» Assignment:
When a line in the material contains the word "DGND", copy it.

Input Start Marker

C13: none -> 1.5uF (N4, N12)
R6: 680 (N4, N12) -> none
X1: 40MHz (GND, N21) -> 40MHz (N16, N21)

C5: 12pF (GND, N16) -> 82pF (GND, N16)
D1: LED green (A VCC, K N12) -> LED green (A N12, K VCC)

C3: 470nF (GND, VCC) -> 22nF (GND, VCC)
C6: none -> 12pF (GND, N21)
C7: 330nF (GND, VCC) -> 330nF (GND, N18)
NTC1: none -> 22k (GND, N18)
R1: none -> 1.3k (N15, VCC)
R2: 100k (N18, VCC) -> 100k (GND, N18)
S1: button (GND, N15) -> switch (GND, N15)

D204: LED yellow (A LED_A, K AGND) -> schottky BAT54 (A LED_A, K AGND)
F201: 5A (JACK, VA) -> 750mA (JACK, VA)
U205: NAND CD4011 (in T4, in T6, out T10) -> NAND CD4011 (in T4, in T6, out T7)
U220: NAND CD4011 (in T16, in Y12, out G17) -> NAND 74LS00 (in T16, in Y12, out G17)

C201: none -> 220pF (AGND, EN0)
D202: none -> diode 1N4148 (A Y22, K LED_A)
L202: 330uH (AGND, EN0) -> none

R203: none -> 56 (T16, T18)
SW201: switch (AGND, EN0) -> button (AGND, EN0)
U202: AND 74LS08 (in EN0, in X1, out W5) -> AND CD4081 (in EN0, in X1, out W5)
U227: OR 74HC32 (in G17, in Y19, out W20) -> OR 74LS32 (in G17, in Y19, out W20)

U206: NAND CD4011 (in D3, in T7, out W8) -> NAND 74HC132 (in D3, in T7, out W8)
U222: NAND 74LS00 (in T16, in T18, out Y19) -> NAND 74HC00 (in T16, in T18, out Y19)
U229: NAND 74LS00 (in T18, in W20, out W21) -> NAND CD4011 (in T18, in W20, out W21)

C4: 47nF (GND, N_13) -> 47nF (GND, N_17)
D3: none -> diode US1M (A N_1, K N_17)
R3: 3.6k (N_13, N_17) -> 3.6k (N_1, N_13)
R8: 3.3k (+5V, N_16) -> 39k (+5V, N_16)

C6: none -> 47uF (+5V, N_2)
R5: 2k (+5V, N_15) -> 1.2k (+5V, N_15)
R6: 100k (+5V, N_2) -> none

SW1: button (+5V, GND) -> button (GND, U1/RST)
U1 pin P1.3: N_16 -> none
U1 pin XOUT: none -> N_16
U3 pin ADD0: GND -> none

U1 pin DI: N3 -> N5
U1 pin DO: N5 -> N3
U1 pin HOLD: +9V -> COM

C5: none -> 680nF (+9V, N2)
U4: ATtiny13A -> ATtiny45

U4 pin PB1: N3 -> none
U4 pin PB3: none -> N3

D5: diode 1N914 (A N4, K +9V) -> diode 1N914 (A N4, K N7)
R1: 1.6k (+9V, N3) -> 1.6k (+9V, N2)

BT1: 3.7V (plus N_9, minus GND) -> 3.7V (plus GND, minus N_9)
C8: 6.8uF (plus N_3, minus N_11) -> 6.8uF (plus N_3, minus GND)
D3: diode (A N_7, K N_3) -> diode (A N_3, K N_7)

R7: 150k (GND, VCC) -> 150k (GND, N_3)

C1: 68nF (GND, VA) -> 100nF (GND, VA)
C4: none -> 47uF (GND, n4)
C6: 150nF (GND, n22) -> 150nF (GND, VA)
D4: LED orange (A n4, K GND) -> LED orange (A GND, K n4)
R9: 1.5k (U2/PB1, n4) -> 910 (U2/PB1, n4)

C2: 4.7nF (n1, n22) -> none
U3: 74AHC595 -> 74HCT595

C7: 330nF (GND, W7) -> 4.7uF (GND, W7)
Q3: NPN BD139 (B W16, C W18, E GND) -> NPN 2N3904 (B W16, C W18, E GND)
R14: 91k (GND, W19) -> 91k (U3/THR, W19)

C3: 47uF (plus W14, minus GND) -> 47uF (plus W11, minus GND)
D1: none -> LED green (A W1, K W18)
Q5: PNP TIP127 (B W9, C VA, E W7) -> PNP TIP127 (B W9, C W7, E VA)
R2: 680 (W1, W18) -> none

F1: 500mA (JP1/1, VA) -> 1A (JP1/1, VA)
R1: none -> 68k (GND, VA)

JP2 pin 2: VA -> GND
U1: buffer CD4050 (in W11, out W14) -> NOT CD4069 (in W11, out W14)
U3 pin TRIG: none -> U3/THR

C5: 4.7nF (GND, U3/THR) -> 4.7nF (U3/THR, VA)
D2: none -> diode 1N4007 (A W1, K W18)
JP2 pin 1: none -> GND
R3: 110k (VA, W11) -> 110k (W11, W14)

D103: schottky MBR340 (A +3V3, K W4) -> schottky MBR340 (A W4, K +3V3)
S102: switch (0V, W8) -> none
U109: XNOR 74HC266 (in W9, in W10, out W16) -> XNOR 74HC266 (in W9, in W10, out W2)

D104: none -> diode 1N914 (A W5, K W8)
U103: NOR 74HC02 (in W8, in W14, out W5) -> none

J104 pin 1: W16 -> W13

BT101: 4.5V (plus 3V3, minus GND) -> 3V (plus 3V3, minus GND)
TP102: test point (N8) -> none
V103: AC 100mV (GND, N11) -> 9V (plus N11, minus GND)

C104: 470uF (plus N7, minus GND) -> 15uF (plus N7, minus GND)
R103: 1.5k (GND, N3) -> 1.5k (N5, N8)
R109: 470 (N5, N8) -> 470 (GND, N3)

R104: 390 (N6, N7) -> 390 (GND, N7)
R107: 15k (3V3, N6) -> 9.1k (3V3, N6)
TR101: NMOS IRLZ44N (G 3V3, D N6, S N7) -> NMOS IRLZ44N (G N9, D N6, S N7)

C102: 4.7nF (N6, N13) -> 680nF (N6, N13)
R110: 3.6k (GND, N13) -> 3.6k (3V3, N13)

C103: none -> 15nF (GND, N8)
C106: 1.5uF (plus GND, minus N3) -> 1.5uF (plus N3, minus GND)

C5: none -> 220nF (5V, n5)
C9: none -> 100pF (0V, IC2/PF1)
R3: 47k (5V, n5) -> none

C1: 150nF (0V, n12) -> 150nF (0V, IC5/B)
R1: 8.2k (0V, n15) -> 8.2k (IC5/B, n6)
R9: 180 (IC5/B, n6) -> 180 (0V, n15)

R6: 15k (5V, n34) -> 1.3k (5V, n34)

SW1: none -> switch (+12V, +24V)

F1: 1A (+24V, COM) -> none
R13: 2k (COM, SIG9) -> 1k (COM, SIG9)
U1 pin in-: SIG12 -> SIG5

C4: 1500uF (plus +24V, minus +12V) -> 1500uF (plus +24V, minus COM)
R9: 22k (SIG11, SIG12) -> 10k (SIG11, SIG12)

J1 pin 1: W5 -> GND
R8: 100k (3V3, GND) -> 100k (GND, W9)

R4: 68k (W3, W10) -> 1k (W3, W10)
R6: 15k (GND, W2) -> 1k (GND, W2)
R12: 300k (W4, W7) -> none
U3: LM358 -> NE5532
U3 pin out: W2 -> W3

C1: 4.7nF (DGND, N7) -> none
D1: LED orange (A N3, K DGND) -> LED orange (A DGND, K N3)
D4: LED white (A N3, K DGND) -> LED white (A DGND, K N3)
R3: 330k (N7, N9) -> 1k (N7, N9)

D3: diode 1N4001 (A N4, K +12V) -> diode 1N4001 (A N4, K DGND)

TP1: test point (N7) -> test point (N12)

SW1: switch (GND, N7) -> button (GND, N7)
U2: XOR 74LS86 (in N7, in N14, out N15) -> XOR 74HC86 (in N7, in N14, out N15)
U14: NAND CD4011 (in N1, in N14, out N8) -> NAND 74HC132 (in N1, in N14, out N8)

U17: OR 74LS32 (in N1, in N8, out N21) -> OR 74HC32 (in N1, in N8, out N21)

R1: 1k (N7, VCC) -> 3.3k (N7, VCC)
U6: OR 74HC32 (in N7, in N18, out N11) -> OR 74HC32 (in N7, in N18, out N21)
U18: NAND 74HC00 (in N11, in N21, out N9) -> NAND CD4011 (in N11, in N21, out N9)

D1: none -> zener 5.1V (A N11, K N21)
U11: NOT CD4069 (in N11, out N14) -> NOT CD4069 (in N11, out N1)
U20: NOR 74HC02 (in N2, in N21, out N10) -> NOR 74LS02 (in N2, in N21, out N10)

Input End Marker

» Completed exercise:
C1: 4.7nF (DGND, N7) -> none
D1: LED orange (A N3, K DGND) -> LED orange (A DGND, K N3)
D4: LED white (A N3, K DGND) -> LED white (A DGND, K N3)
D3: diode 1N4001 (A N4, K +12V) -> diode 1N4001 (A N4, K DGND)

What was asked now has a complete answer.